+++ SOURCE DATA +++

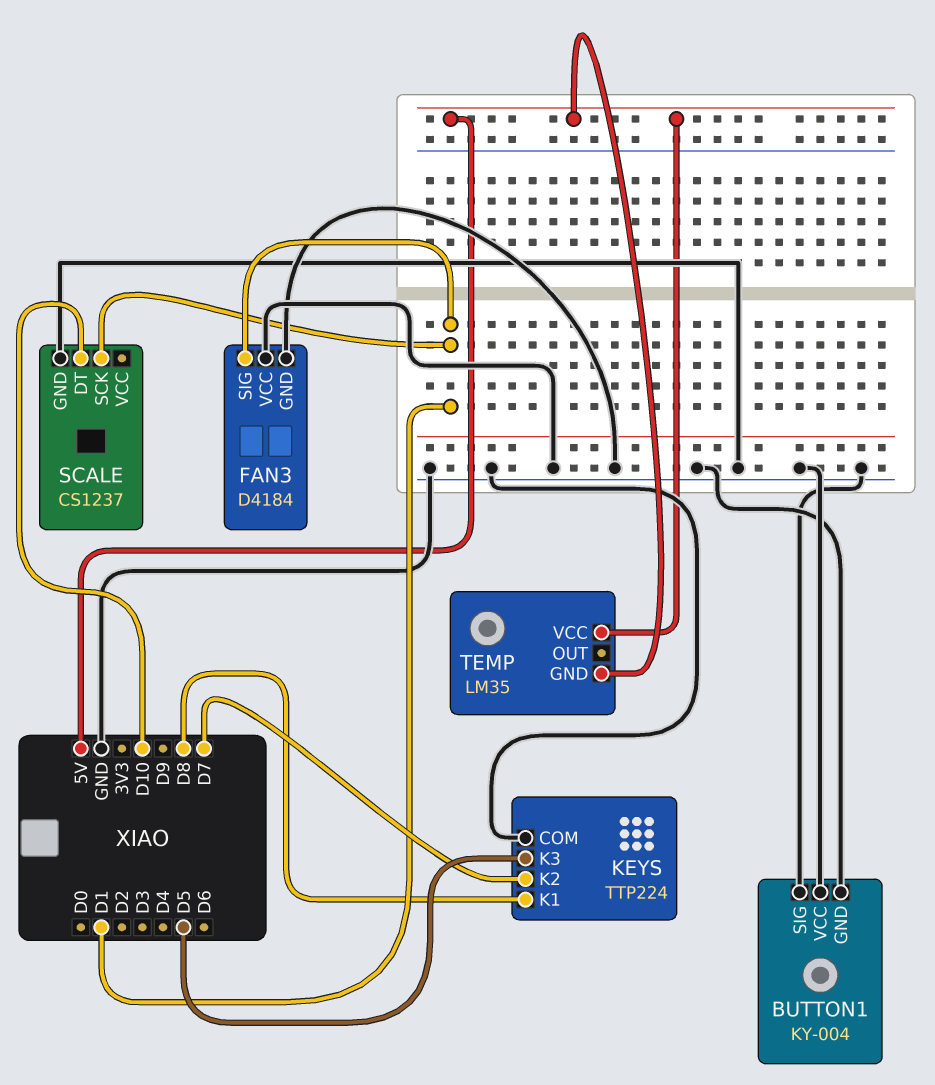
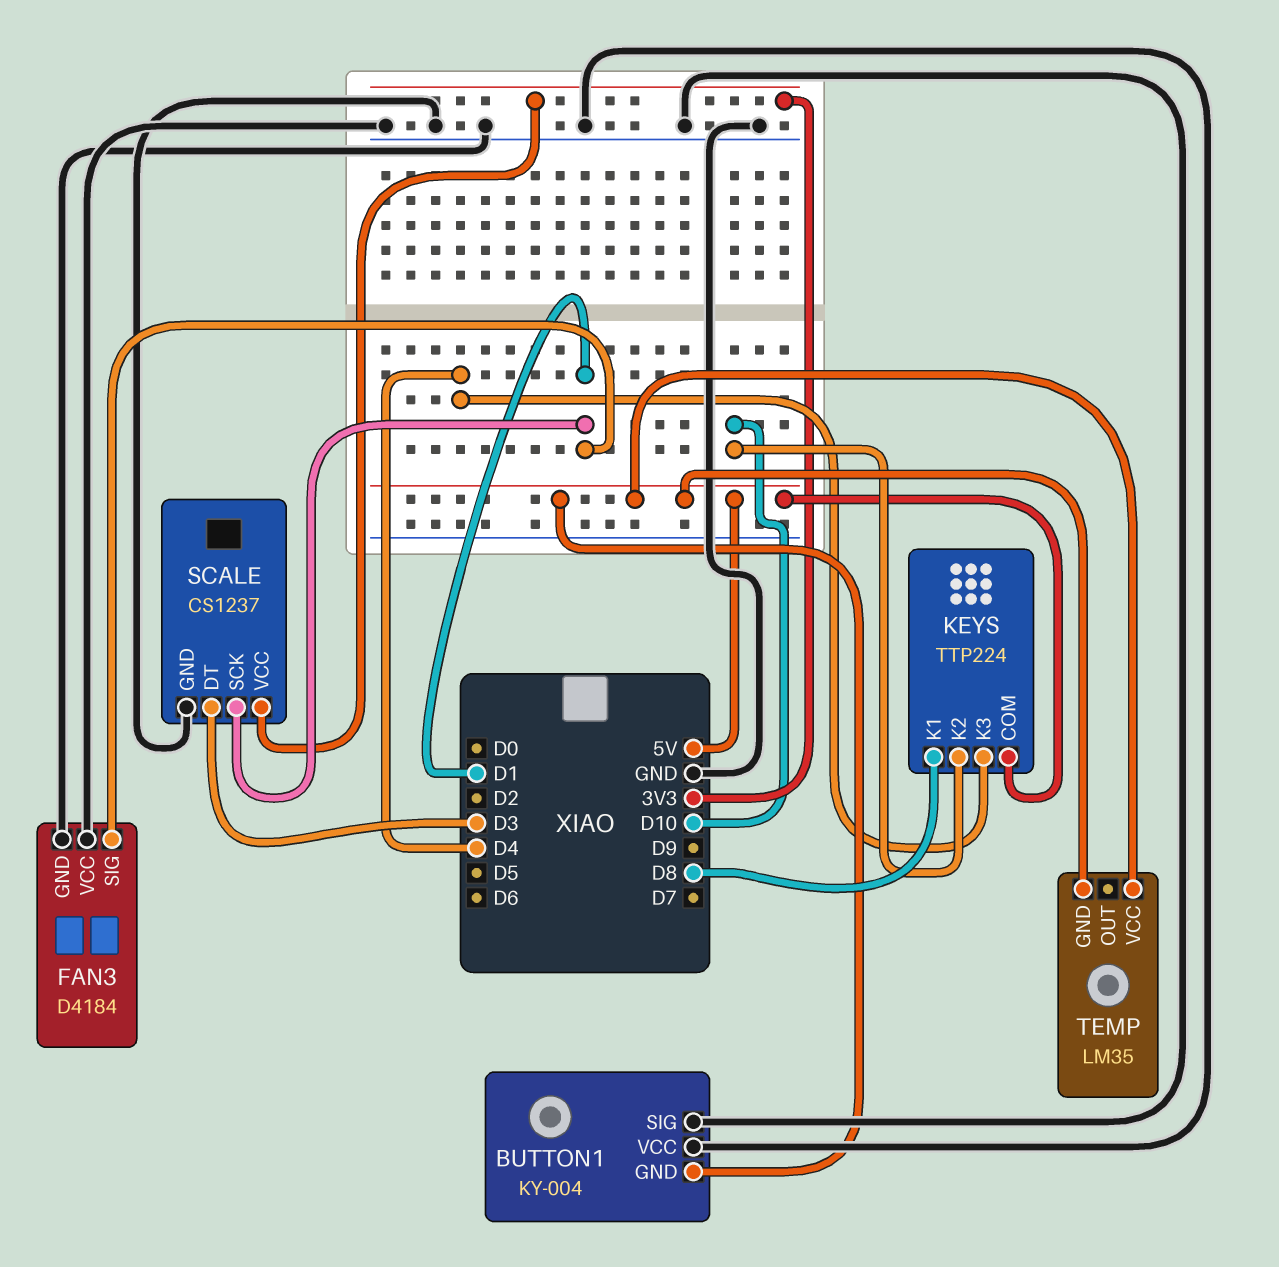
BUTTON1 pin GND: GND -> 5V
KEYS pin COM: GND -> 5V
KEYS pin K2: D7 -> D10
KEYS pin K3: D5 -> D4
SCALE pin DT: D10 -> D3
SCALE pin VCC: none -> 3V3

+++

TASK DETAILS: Print the lines of the material, exactly and only, from the line that contains "KEYS pin K2: D7 -> D10" down to and including the final line.

RESPONSE FOR THIS EXERCISE:
KEYS pin K2: D7 -> D10
KEYS pin K3: D5 -> D4
SCALE pin DT: D10 -> D3
SCALE pin VCC: none -> 3V3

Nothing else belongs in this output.